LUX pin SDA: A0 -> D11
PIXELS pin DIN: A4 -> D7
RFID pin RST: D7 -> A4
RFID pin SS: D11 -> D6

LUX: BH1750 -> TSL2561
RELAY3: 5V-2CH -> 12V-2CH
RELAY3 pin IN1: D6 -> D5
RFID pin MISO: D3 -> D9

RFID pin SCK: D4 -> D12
◆ ◆ ◆ ◆ ◆
Task objective. Of the lines above, copy each that contains "RFID".

Response.
RFID pin RST: D7 -> A4
RFID pin SS: D11 -> D6
RFID pin MISO: D3 -> D9
RFID pin SCK: D4 -> D12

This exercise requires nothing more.